For the entries that follow, retype exactly the lines from the one containing "window: (190, 144) -> (68, 351), moved" to the one containing "corner sofa: (129, 478) -> (591, 289), added", inclusive, and only those. Images stay out of the copy.
*** Records to process Section Begins ***
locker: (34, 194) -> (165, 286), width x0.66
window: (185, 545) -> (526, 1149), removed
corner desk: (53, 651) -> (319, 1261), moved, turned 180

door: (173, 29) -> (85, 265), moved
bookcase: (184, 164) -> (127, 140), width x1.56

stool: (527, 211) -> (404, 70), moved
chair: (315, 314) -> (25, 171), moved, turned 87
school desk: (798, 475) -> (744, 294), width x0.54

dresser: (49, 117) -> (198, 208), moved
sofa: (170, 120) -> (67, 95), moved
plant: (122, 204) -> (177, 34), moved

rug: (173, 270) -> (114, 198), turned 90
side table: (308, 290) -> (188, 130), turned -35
*** Records to process Section Ends ***
*** Records to process Section Begins ***
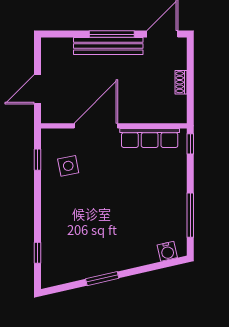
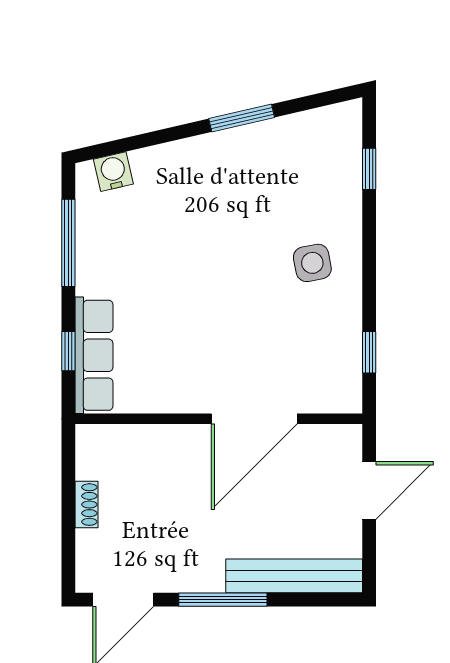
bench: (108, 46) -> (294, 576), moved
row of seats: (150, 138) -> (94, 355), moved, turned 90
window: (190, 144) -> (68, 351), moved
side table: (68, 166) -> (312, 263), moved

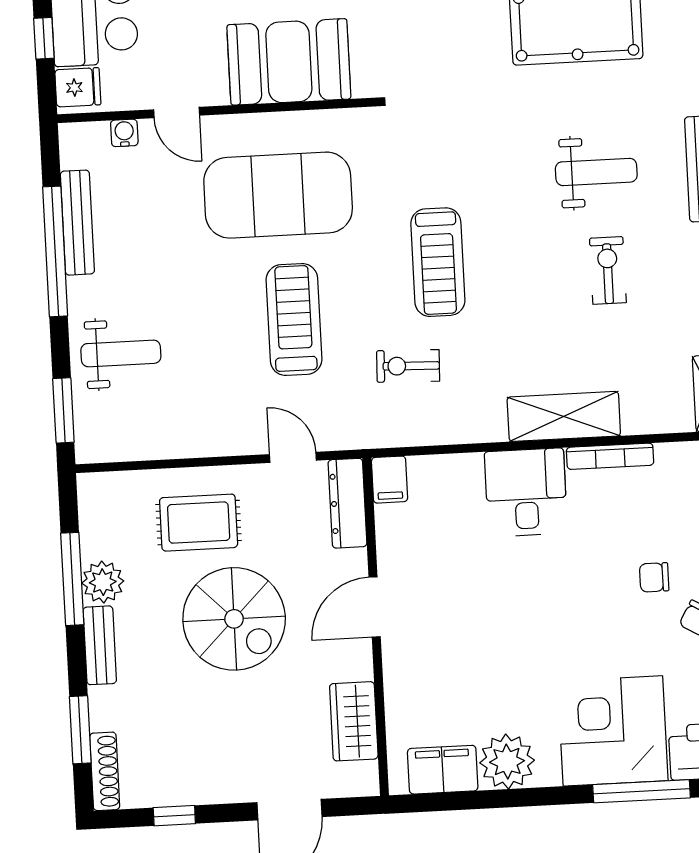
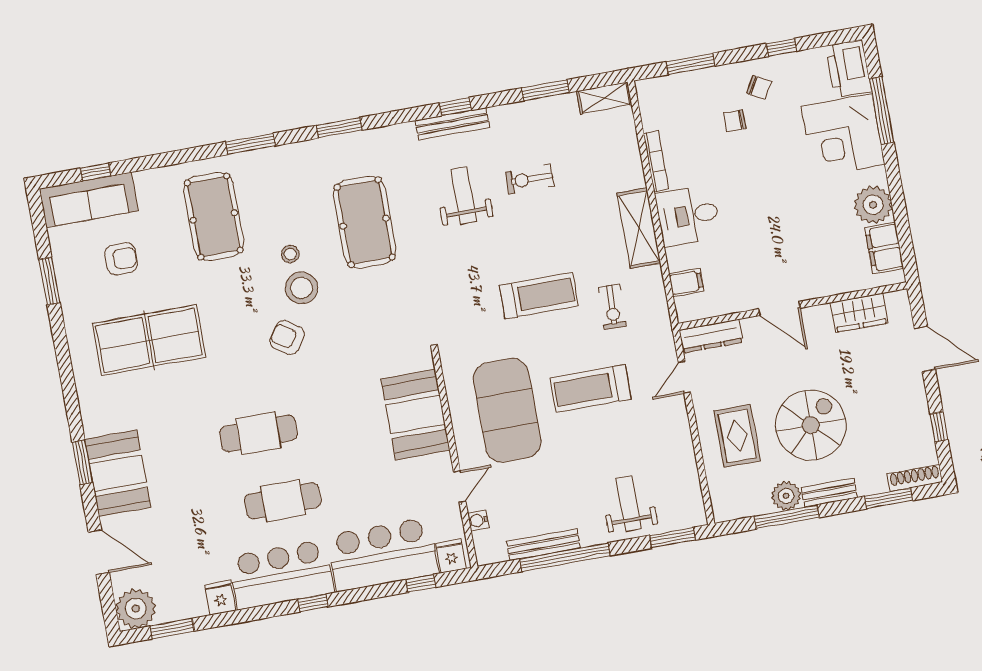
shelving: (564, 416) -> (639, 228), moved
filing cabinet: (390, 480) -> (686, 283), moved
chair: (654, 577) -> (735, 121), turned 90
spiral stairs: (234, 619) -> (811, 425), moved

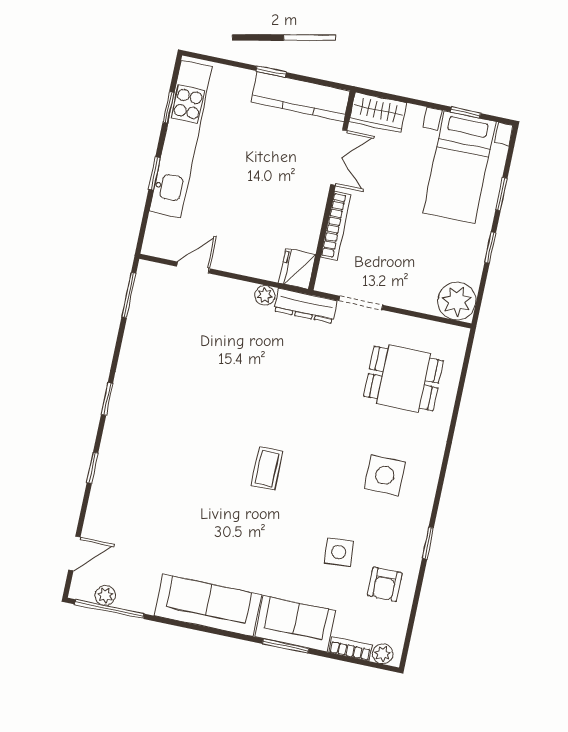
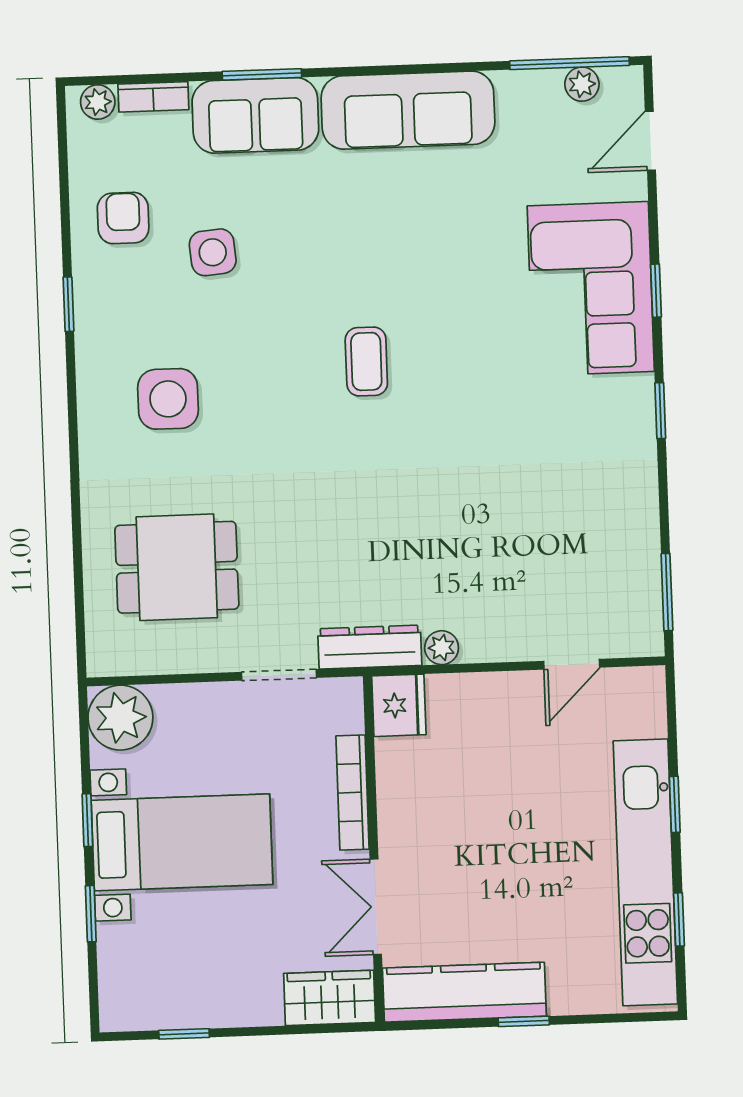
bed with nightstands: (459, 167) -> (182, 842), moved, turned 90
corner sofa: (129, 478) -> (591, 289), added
*** Records to process Section Ends ***
◆ Result for this exercise ◆
window: (190, 144) -> (68, 351), moved
side table: (68, 166) -> (312, 263), moved

shelving: (564, 416) -> (639, 228), moved
filing cabinet: (390, 480) -> (686, 283), moved
chair: (654, 577) -> (735, 121), turned 90
spiral stairs: (234, 619) -> (811, 425), moved

bed with nightstands: (459, 167) -> (182, 842), moved, turned 90
corner sofa: (129, 478) -> (591, 289), added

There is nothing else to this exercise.